### Work instructions
Rewrite the material from the line with "36: (519, 204)" to the line with "74: (48, 58)", switching each "(599, 250)" to "(600, 250)" and keeping everything else unchanged.

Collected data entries
━━━━━━━━━━━━━━━━━━━━

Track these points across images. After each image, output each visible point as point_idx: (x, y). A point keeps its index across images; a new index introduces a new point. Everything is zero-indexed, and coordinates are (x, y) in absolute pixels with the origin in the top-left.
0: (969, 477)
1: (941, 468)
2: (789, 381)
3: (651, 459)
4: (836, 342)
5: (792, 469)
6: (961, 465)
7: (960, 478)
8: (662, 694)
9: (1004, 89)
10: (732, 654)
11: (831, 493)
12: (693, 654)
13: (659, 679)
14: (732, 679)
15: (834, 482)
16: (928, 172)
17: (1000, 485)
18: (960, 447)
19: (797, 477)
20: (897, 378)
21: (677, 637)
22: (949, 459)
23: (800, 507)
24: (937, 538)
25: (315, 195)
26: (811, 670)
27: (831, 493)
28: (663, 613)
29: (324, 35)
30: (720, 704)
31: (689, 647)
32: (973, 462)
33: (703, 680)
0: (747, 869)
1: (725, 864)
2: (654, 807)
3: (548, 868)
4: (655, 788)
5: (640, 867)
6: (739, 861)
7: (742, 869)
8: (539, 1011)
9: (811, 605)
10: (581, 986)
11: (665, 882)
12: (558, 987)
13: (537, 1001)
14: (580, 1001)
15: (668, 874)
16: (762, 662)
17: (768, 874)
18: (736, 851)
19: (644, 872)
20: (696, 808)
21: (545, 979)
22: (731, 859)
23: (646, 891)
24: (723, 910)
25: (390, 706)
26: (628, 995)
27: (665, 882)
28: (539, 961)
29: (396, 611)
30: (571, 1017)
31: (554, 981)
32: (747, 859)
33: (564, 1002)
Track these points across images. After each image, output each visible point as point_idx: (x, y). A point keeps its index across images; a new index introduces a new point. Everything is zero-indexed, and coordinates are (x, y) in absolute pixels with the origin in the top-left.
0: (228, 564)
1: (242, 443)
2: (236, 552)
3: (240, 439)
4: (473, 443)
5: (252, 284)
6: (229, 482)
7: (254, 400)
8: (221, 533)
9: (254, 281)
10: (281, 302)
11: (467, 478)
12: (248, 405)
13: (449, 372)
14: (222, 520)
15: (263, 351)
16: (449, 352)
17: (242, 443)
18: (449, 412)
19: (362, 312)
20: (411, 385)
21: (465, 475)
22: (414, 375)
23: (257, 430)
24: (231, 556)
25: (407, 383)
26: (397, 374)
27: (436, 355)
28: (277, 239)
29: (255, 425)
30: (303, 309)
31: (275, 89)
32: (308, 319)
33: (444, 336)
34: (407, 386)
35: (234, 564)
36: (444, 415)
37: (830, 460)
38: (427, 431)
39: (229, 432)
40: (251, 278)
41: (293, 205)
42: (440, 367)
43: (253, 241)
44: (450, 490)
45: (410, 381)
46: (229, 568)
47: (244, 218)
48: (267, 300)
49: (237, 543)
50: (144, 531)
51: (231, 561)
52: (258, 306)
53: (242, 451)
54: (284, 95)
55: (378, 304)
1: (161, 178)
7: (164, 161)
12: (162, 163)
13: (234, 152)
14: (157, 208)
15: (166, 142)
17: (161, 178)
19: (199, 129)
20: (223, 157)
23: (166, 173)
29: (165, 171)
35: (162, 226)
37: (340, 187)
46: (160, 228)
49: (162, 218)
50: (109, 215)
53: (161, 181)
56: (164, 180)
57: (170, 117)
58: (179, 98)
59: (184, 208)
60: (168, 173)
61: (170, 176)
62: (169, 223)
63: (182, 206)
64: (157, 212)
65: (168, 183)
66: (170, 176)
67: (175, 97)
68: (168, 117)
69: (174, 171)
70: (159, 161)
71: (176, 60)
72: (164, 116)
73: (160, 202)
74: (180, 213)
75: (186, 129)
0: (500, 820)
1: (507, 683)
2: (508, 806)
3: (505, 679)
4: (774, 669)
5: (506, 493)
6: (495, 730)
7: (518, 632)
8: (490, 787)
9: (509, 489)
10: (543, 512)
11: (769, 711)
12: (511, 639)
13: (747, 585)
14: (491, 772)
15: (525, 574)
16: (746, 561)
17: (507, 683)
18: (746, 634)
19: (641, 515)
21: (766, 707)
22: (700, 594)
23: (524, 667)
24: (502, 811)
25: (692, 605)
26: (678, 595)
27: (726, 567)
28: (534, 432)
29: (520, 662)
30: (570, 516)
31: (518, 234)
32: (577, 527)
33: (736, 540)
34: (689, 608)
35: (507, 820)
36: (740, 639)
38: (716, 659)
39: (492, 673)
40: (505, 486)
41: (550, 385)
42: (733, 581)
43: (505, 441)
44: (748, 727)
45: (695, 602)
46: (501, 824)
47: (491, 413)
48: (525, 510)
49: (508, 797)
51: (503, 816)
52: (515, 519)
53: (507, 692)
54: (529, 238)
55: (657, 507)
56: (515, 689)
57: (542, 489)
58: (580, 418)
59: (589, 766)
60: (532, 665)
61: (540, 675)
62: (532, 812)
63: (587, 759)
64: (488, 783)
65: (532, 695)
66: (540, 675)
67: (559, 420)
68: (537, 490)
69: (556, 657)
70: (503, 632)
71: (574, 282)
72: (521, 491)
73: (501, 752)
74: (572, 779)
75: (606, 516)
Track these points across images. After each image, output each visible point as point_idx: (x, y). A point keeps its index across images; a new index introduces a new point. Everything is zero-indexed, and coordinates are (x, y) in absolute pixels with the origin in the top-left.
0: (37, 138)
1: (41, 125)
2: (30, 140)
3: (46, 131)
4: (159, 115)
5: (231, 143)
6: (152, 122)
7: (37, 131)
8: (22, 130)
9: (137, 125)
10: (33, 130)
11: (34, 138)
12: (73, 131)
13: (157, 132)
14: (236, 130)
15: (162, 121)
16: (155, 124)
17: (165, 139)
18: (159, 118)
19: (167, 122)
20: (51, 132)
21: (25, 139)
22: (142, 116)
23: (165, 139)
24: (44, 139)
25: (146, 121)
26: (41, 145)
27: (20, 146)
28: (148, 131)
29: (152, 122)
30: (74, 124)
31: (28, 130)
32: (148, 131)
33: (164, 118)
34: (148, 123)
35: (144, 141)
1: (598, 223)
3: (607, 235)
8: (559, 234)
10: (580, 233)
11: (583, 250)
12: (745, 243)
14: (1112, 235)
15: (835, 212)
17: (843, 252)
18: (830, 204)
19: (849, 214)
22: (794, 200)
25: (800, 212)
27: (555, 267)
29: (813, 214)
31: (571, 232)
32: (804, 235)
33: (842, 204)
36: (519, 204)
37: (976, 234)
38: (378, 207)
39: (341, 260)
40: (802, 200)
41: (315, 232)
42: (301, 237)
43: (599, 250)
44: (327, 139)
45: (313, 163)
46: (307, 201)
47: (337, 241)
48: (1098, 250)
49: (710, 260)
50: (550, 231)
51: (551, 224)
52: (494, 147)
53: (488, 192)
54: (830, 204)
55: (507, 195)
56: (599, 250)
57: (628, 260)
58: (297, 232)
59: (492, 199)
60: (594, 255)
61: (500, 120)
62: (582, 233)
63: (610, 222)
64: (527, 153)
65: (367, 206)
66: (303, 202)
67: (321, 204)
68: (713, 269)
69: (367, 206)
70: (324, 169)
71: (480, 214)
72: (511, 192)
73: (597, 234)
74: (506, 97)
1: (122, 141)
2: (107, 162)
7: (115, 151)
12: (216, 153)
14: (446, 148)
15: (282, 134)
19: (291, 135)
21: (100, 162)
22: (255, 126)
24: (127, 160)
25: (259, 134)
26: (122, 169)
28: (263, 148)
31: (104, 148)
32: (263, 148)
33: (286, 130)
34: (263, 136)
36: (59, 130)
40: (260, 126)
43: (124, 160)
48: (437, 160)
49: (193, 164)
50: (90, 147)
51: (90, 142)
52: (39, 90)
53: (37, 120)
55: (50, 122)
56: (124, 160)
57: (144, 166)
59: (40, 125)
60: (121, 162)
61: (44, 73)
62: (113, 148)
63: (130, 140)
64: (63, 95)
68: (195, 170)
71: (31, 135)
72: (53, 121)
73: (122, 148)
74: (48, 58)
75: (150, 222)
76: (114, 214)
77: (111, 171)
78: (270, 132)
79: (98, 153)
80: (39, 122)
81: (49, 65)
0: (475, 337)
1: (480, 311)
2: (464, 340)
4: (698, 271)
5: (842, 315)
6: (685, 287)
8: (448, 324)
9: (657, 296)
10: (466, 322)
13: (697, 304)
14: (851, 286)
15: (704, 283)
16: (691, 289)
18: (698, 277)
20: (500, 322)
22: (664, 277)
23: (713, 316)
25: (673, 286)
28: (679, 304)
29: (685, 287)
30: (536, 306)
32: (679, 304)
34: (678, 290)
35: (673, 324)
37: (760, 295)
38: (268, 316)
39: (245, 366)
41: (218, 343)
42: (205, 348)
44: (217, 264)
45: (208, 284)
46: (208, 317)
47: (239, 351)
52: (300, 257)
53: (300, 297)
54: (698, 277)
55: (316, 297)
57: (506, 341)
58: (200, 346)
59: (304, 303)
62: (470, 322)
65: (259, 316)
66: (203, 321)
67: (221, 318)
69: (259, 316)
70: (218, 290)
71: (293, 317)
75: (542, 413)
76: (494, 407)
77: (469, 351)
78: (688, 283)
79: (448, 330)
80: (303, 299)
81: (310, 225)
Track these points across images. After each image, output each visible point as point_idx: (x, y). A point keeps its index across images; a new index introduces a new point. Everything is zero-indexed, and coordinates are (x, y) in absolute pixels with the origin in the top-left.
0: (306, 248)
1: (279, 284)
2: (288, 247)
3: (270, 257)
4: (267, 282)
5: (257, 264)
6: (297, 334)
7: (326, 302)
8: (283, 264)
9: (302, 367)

━━━━━━━━━━━━━━━━━━━━

### The answer
36: (519, 204)
37: (976, 234)
38: (378, 207)
39: (341, 260)
40: (802, 200)
41: (315, 232)
42: (301, 237)
43: (600, 250)
44: (327, 139)
45: (313, 163)
46: (307, 201)
47: (337, 241)
48: (1098, 250)
49: (710, 260)
50: (550, 231)
51: (551, 224)
52: (494, 147)
53: (488, 192)
54: (830, 204)
55: (507, 195)
56: (600, 250)
57: (628, 260)
58: (297, 232)
59: (492, 199)
60: (594, 255)
61: (500, 120)
62: (582, 233)
63: (610, 222)
64: (527, 153)
65: (367, 206)
66: (303, 202)
67: (321, 204)
68: (713, 269)
69: (367, 206)
70: (324, 169)
71: (480, 214)
72: (511, 192)
73: (597, 234)
74: (506, 97)
1: (122, 141)
2: (107, 162)
7: (115, 151)
12: (216, 153)
14: (446, 148)
15: (282, 134)
19: (291, 135)
21: (100, 162)
22: (255, 126)
24: (127, 160)
25: (259, 134)
26: (122, 169)
28: (263, 148)
31: (104, 148)
32: (263, 148)
33: (286, 130)
34: (263, 136)
36: (59, 130)
40: (260, 126)
43: (124, 160)
48: (437, 160)
49: (193, 164)
50: (90, 147)
51: (90, 142)
52: (39, 90)
53: (37, 120)
55: (50, 122)
56: (124, 160)
57: (144, 166)
59: (40, 125)
60: (121, 162)
61: (44, 73)
62: (113, 148)
63: (130, 140)
64: (63, 95)
68: (195, 170)
71: (31, 135)
72: (53, 121)
73: (122, 148)
74: (48, 58)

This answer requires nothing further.